- WHAT YOU NEED TO DO
Would you print the records as they stand, down to the last character?

[Difference listings]
• • • •
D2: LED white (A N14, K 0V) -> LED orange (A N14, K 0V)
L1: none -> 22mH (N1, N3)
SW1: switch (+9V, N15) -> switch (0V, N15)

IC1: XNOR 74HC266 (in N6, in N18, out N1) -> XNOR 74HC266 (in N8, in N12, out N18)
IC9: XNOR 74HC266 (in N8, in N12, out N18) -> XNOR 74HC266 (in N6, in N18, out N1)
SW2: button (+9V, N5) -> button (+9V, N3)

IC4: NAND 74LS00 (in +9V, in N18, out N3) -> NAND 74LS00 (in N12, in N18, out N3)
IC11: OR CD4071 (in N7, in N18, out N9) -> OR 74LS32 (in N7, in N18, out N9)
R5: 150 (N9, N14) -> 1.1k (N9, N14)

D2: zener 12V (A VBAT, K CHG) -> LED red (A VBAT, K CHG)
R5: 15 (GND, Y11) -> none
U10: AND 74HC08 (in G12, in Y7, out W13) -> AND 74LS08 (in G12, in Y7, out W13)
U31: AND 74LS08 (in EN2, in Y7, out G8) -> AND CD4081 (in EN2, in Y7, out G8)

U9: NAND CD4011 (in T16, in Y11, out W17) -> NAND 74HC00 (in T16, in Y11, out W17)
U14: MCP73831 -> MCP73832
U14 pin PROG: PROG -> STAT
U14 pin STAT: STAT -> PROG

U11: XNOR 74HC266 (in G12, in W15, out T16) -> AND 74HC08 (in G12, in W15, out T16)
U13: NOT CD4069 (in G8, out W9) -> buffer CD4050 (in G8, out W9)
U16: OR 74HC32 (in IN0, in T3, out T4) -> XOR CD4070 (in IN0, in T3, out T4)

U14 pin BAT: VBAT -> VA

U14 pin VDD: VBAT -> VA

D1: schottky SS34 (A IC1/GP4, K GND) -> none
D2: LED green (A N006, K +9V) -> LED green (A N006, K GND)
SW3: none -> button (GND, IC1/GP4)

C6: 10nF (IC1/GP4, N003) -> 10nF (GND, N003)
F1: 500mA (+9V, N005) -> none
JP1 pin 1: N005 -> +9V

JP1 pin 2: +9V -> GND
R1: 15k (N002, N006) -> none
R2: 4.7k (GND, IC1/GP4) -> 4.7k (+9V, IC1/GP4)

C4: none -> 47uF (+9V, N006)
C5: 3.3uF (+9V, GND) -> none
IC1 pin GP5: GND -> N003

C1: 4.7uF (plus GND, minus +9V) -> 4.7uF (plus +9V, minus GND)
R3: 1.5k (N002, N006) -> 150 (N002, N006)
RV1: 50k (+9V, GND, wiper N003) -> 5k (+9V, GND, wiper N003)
• • • •
- COMPLETED TASK
D2: LED white (A N14, K 0V) -> LED orange (A N14, K 0V)
L1: none -> 22mH (N1, N3)
SW1: switch (+9V, N15) -> switch (0V, N15)

IC1: XNOR 74HC266 (in N6, in N18, out N1) -> XNOR 74HC266 (in N8, in N12, out N18)
IC9: XNOR 74HC266 (in N8, in N12, out N18) -> XNOR 74HC266 (in N6, in N18, out N1)
SW2: button (+9V, N5) -> button (+9V, N3)

IC4: NAND 74LS00 (in +9V, in N18, out N3) -> NAND 74LS00 (in N12, in N18, out N3)
IC11: OR CD4071 (in N7, in N18, out N9) -> OR 74LS32 (in N7, in N18, out N9)
R5: 150 (N9, N14) -> 1.1k (N9, N14)

D2: zener 12V (A VBAT, K CHG) -> LED red (A VBAT, K CHG)
R5: 15 (GND, Y11) -> none
U10: AND 74HC08 (in G12, in Y7, out W13) -> AND 74LS08 (in G12, in Y7, out W13)
U31: AND 74LS08 (in EN2, in Y7, out G8) -> AND CD4081 (in EN2, in Y7, out G8)

U9: NAND CD4011 (in T16, in Y11, out W17) -> NAND 74HC00 (in T16, in Y11, out W17)
U14: MCP73831 -> MCP73832
U14 pin PROG: PROG -> STAT
U14 pin STAT: STAT -> PROG

U11: XNOR 74HC266 (in G12, in W15, out T16) -> AND 74HC08 (in G12, in W15, out T16)
U13: NOT CD4069 (in G8, out W9) -> buffer CD4050 (in G8, out W9)
U16: OR 74HC32 (in IN0, in T3, out T4) -> XOR CD4070 (in IN0, in T3, out T4)

U14 pin BAT: VBAT -> VA

U14 pin VDD: VBAT -> VA

D1: schottky SS34 (A IC1/GP4, K GND) -> none
D2: LED green (A N006, K +9V) -> LED green (A N006, K GND)
SW3: none -> button (GND, IC1/GP4)

C6: 10nF (IC1/GP4, N003) -> 10nF (GND, N003)
F1: 500mA (+9V, N005) -> none
JP1 pin 1: N005 -> +9V

JP1 pin 2: +9V -> GND
R1: 15k (N002, N006) -> none
R2: 4.7k (GND, IC1/GP4) -> 4.7k (+9V, IC1/GP4)

C4: none -> 47uF (+9V, N006)
C5: 3.3uF (+9V, GND) -> none
IC1 pin GP5: GND -> N003

C1: 4.7uF (plus GND, minus +9V) -> 4.7uF (plus +9V, minus GND)
R3: 1.5k (N002, N006) -> 150 (N002, N006)
RV1: 50k (+9V, GND, wiper N003) -> 5k (+9V, GND, wiper N003)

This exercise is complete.